ACTION ITEM
List all lines of the data containing the word "wiper".

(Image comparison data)
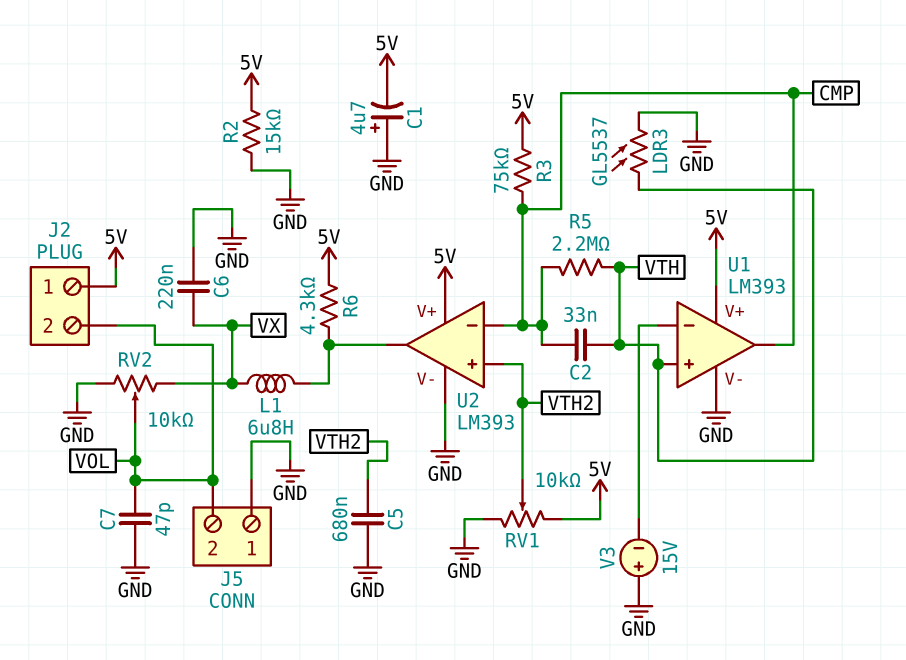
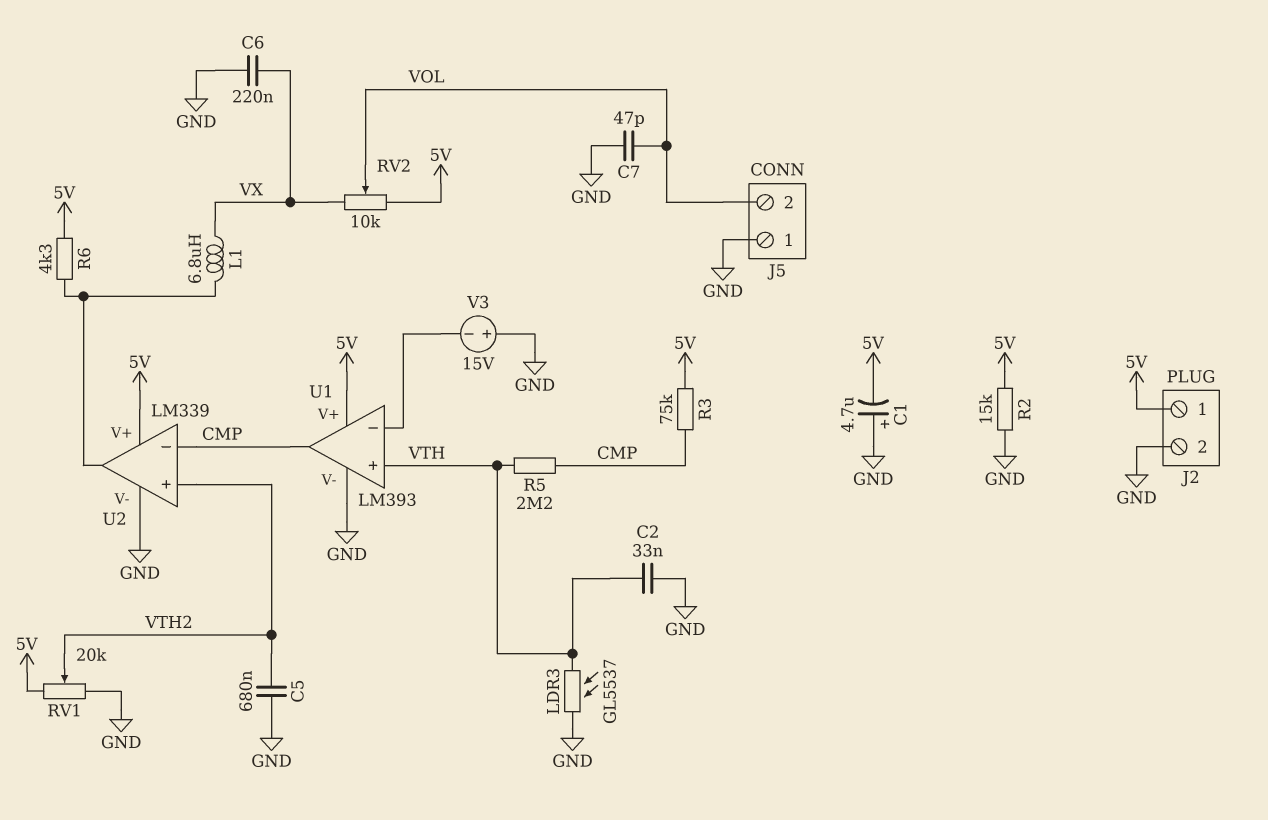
C2: 33nF (CMP, VTH) -> 33nF (GND, VTH)
J2 pin 2: VOL -> GND
RV1: 10k (5V, GND, wiper VTH2) -> 20k (5V, GND, wiper VTH2)
RV2: 10k (GND, VX, wiper VOL) -> 10k (5V, VX, wiper VOL)
U2: LM393 -> LM339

ANSWER FOR THIS EXERCISE
RV1: 10k (5V, GND, wiper VTH2) -> 20k (5V, GND, wiper VTH2)
RV2: 10k (GND, VX, wiper VOL) -> 10k (5V, VX, wiper VOL)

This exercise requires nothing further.